[Extracted records]:
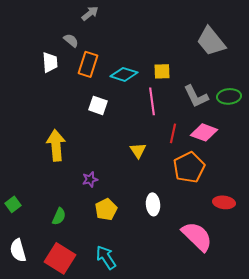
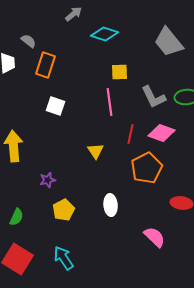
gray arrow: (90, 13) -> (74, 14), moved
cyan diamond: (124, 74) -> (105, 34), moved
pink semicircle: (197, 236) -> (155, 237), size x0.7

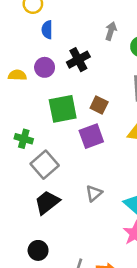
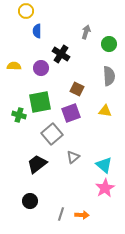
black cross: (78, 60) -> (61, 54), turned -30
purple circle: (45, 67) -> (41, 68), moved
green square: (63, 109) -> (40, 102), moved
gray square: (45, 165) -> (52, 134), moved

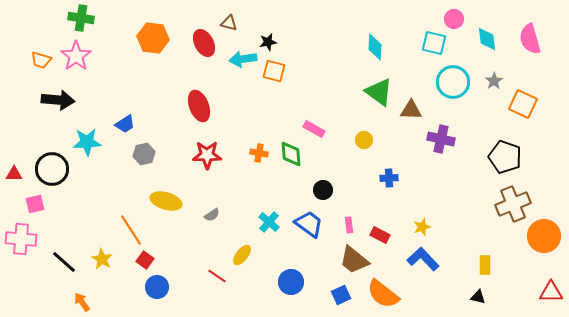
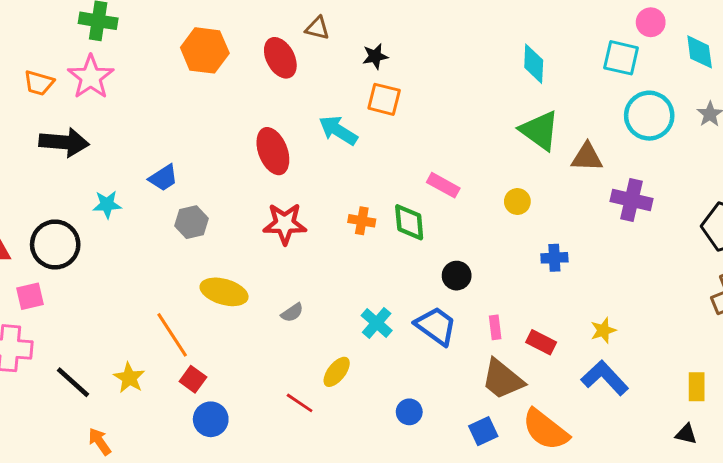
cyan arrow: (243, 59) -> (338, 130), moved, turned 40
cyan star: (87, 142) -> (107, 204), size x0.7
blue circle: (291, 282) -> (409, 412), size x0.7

[Problem]: This task calls for the records to be copied exactly, without pictures.

[Completed exercise]:
gray arrow: (90, 13) -> (74, 14), moved
cyan diamond: (124, 74) -> (105, 34), moved
pink semicircle: (197, 236) -> (155, 237), size x0.7

black cross: (78, 60) -> (61, 54), turned -30
purple circle: (45, 67) -> (41, 68), moved
green square: (63, 109) -> (40, 102), moved
gray square: (45, 165) -> (52, 134), moved

cyan arrow: (243, 59) -> (338, 130), moved, turned 40
cyan star: (87, 142) -> (107, 204), size x0.7
blue circle: (291, 282) -> (409, 412), size x0.7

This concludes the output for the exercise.